= Work task =
Two lines in the listing below mark the span: one contains "(867, 525) = (354, 233): purple vase -> none" and one contains "(1120, 590) = (190, 240): green". Reproduce both of them and everything between, exactly.

= Record set =
::::

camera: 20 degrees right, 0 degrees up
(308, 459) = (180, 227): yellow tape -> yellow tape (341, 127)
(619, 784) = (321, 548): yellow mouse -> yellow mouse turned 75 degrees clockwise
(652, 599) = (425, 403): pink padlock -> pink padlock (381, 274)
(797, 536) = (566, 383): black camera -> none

::::

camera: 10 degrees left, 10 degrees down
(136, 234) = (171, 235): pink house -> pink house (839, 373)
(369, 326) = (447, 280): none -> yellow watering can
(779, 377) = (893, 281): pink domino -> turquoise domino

::::

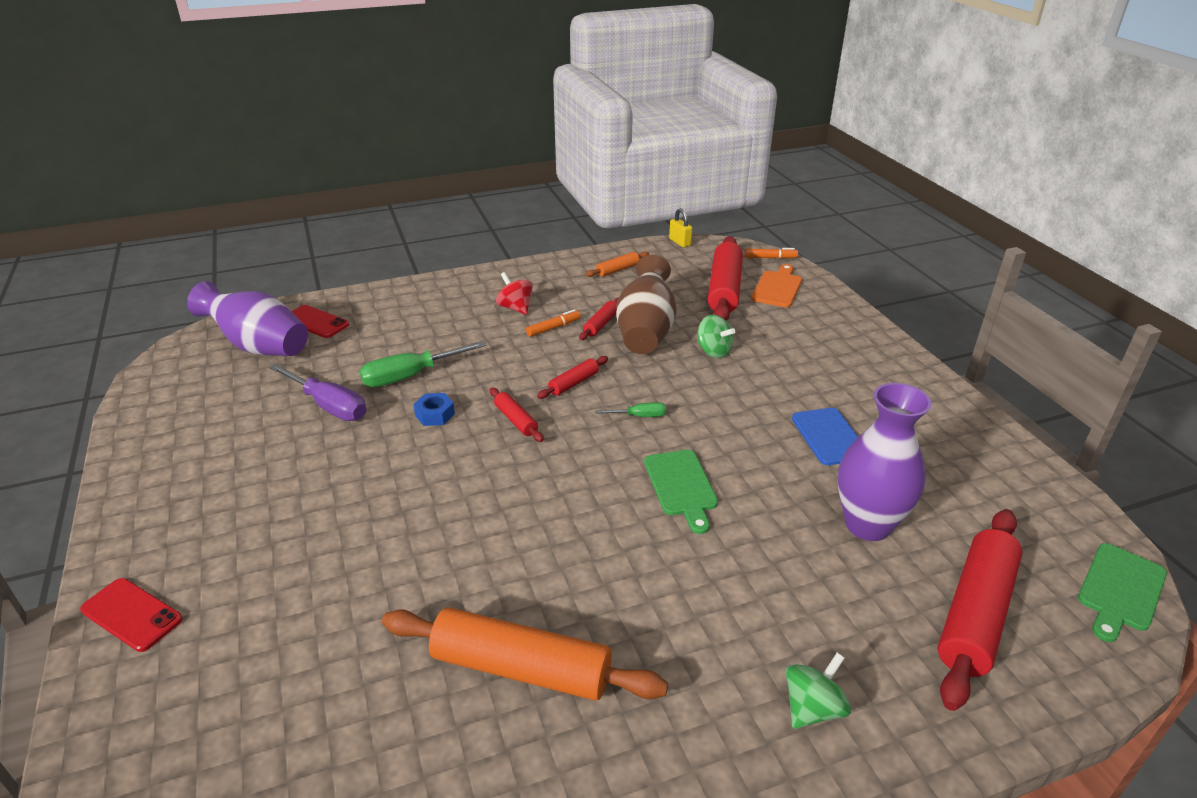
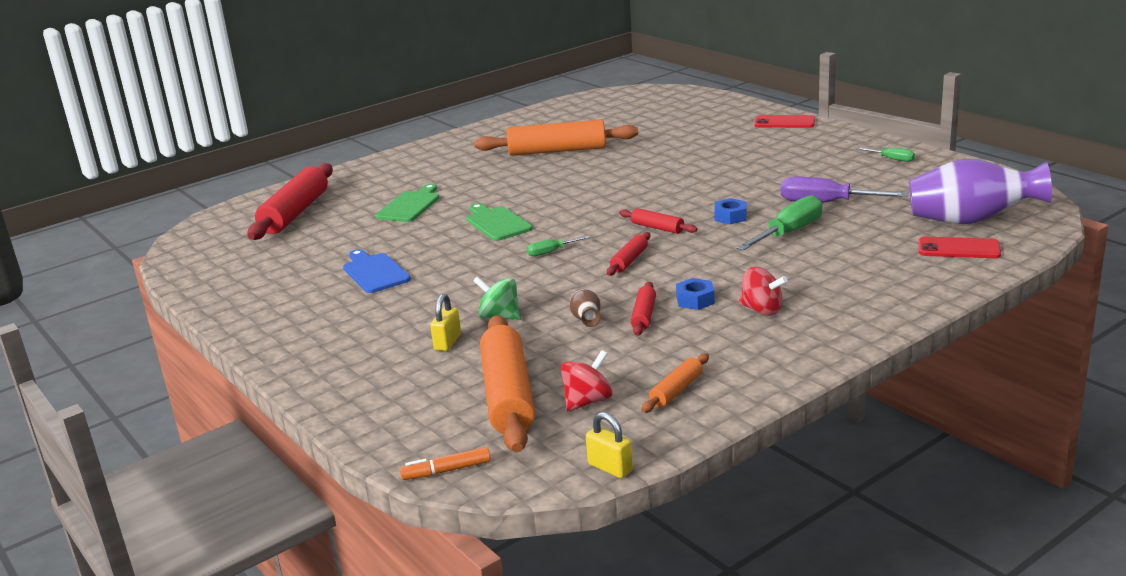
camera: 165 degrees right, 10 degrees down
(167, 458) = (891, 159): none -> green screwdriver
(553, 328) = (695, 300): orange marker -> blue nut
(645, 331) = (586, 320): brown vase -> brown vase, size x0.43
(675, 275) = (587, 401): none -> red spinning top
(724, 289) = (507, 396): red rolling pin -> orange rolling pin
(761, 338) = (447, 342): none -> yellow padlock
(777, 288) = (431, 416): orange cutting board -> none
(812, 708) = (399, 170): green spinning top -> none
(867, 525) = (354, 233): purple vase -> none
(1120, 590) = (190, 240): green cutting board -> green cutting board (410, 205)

::::

= Your solution =
(867, 525) = (354, 233): purple vase -> none
(1120, 590) = (190, 240): green cutting board -> green cutting board (410, 205)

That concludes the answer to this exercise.